**The data:**
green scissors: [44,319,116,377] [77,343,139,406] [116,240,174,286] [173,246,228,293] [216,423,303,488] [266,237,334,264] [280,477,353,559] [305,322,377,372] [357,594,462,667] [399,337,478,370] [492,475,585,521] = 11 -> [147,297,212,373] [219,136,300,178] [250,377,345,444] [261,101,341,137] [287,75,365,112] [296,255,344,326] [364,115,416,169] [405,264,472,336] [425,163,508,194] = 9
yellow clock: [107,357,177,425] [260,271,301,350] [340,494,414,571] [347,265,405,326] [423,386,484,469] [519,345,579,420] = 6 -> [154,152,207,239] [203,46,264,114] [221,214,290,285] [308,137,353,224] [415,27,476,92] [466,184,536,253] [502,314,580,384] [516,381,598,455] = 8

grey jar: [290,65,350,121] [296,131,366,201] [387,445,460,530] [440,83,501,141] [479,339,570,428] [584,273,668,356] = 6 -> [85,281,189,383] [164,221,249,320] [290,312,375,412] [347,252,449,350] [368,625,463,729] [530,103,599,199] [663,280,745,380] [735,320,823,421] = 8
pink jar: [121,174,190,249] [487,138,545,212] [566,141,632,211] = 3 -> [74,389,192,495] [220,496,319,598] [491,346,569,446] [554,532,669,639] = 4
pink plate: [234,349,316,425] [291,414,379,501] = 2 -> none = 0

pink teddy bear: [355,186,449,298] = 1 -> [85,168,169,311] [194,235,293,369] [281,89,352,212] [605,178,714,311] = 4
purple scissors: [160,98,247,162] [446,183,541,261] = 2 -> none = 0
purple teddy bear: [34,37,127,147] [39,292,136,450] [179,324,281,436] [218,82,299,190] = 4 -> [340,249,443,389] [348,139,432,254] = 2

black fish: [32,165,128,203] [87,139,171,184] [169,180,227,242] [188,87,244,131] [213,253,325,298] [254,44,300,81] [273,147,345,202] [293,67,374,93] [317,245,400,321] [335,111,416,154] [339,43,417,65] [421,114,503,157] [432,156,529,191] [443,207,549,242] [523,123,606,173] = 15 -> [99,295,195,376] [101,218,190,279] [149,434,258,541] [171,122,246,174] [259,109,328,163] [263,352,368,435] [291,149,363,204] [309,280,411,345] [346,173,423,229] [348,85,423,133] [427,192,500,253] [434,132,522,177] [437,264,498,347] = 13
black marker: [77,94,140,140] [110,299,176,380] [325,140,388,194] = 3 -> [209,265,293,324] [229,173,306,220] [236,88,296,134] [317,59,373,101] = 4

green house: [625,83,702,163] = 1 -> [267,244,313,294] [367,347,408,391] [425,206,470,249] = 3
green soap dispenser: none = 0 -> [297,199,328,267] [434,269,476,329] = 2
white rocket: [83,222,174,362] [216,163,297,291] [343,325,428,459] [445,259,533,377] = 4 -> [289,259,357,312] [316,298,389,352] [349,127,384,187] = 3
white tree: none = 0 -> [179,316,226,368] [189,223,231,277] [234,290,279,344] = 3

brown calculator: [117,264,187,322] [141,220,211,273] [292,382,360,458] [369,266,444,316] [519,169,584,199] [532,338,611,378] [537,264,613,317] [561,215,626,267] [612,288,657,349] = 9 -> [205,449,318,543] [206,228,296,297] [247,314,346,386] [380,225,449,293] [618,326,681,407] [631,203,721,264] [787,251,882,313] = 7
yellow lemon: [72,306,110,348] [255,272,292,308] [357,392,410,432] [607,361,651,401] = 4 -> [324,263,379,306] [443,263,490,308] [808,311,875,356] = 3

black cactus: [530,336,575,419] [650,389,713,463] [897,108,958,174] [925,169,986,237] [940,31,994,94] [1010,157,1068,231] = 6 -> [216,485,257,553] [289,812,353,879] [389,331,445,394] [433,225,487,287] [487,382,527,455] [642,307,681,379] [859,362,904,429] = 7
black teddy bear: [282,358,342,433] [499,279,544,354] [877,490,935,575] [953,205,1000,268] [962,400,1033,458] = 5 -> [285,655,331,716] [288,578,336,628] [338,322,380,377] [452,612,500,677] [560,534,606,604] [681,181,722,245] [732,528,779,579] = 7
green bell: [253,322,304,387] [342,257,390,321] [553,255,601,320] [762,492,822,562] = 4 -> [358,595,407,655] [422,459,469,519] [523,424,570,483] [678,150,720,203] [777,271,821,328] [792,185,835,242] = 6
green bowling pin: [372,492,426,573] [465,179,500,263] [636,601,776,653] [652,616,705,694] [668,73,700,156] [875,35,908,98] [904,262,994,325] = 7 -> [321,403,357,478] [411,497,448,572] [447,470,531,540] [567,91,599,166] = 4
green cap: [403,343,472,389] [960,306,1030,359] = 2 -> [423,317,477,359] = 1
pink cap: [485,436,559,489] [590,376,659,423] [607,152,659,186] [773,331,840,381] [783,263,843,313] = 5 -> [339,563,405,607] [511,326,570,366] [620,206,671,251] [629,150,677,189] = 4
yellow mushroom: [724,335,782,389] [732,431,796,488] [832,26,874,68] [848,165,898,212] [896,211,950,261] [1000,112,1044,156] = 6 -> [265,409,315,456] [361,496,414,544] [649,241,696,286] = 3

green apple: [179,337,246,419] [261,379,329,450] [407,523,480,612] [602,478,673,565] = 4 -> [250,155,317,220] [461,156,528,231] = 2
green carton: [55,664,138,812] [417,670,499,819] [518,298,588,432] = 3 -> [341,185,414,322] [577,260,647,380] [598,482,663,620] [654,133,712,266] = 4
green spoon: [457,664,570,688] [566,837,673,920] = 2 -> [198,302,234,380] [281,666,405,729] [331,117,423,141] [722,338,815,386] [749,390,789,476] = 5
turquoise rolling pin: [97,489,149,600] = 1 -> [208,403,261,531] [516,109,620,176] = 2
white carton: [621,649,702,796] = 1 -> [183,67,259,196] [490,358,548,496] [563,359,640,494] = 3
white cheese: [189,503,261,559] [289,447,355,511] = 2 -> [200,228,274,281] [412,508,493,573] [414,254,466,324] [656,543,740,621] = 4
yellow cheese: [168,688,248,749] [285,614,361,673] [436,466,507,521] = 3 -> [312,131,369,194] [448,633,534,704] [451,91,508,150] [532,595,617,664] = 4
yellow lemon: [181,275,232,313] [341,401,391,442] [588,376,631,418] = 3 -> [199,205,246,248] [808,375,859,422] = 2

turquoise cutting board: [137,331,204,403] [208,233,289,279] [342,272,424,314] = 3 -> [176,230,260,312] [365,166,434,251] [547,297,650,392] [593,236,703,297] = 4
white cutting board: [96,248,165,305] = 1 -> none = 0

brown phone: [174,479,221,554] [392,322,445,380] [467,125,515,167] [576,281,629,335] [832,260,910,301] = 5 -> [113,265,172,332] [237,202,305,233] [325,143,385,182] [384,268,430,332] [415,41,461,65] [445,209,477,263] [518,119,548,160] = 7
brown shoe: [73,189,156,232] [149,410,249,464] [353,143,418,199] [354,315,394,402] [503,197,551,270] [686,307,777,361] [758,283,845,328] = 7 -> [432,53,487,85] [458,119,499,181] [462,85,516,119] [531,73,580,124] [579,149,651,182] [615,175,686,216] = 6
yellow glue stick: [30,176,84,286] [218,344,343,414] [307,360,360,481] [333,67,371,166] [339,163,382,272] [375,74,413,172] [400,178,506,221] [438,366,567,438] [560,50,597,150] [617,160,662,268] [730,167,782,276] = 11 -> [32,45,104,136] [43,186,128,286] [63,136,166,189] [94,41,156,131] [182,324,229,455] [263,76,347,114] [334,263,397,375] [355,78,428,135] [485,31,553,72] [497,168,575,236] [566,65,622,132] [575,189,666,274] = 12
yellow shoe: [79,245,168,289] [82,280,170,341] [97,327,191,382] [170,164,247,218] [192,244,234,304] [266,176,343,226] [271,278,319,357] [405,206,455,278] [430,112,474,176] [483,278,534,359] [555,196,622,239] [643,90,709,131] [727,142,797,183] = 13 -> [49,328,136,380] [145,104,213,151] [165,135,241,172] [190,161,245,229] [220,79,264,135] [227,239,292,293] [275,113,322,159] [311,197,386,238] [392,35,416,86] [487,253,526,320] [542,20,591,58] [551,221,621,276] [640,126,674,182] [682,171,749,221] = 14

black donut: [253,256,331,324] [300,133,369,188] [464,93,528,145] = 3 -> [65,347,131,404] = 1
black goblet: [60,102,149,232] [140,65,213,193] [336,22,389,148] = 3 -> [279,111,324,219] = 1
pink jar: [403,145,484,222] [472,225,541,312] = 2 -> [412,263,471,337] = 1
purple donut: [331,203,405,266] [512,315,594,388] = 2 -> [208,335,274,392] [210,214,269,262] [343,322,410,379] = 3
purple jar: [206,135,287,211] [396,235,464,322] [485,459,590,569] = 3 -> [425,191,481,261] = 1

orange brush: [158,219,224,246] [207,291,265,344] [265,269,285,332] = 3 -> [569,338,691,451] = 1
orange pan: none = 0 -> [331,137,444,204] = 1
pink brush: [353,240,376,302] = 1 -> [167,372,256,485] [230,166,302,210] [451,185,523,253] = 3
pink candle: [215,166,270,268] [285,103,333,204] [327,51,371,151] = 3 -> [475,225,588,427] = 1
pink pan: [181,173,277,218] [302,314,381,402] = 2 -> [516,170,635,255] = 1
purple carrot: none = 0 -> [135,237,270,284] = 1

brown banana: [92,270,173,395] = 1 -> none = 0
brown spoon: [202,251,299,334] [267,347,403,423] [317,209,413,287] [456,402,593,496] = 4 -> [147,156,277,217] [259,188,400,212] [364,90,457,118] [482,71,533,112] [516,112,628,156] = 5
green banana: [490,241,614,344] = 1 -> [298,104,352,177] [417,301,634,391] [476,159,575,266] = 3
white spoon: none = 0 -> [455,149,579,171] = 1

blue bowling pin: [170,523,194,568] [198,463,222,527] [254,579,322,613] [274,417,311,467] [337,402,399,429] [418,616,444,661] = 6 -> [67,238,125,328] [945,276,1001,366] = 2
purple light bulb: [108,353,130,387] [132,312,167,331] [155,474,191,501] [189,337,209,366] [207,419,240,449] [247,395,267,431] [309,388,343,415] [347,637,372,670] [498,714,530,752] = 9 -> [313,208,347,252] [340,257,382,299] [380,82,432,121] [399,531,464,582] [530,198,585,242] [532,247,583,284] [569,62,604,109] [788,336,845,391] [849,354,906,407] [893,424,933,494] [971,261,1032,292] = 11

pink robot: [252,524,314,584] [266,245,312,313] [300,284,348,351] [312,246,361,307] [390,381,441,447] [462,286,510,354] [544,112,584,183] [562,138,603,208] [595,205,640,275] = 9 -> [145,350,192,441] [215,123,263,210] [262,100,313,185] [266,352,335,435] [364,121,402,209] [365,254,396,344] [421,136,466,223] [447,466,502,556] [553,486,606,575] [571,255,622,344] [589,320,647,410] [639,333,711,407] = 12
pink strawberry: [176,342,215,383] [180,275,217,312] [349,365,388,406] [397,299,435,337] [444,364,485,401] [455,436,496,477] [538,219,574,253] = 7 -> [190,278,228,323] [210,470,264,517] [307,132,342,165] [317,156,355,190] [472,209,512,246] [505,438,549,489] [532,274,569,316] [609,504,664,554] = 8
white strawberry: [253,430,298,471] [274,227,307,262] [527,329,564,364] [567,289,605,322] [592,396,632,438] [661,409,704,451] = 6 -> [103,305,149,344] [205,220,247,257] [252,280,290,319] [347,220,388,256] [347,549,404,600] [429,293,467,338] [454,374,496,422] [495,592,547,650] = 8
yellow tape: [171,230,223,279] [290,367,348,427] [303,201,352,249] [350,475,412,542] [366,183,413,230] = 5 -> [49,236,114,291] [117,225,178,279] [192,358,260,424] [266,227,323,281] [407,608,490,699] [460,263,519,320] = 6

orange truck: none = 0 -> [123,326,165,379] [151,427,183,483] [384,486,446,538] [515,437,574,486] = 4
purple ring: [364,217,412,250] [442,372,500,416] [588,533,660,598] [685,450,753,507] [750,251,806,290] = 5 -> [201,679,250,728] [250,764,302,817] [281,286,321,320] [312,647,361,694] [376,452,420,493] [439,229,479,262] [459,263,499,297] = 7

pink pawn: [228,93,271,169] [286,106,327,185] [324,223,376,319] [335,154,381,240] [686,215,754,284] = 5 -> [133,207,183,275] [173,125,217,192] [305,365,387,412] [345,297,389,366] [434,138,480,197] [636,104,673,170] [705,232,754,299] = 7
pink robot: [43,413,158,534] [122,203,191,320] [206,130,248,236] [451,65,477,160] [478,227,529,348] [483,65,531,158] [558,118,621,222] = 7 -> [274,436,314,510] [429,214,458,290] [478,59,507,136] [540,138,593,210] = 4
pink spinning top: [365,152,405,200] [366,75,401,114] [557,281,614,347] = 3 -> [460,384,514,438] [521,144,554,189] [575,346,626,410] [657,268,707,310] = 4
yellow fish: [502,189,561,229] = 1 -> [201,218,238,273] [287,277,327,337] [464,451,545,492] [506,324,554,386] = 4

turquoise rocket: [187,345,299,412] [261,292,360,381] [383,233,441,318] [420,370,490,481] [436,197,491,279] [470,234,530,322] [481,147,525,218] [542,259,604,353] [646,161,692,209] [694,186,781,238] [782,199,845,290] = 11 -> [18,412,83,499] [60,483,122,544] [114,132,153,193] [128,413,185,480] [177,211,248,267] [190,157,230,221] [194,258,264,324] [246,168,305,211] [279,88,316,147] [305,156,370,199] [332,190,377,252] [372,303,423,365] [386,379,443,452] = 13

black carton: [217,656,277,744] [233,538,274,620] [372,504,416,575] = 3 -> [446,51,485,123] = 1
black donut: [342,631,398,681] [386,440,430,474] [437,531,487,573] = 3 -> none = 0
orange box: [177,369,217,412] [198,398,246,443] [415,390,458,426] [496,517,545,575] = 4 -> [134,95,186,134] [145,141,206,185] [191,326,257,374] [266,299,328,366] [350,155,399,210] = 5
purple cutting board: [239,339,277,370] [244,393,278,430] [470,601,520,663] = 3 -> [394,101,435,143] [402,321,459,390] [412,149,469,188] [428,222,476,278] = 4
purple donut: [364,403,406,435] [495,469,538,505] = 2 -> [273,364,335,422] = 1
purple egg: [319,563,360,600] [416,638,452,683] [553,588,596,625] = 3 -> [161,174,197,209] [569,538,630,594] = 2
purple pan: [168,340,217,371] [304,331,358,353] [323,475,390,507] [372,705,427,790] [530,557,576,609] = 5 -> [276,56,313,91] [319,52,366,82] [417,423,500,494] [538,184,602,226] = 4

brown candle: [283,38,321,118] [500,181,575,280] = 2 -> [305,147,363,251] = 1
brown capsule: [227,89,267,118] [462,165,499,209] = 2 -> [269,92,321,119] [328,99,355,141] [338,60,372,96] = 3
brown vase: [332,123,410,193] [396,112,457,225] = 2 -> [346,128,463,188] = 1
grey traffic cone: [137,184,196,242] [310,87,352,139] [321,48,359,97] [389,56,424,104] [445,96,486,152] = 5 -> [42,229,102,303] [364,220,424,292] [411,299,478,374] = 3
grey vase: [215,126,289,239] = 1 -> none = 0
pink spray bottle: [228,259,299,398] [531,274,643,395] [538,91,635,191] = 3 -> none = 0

**Task prompt:** Please, from the entries above, set down exactly the lines from the one containing "black teddy bear: [282,358,342,433]" through the one containing "green bell: [253,322,304,387]", and only those.

**Solution below:**
black teddy bear: [282,358,342,433] [499,279,544,354] [877,490,935,575] [953,205,1000,268] [962,400,1033,458] = 5 -> [285,655,331,716] [288,578,336,628] [338,322,380,377] [452,612,500,677] [560,534,606,604] [681,181,722,245] [732,528,779,579] = 7
green bell: [253,322,304,387] [342,257,390,321] [553,255,601,320] [762,492,822,562] = 4 -> [358,595,407,655] [422,459,469,519] [523,424,570,483] [678,150,720,203] [777,271,821,328] [792,185,835,242] = 6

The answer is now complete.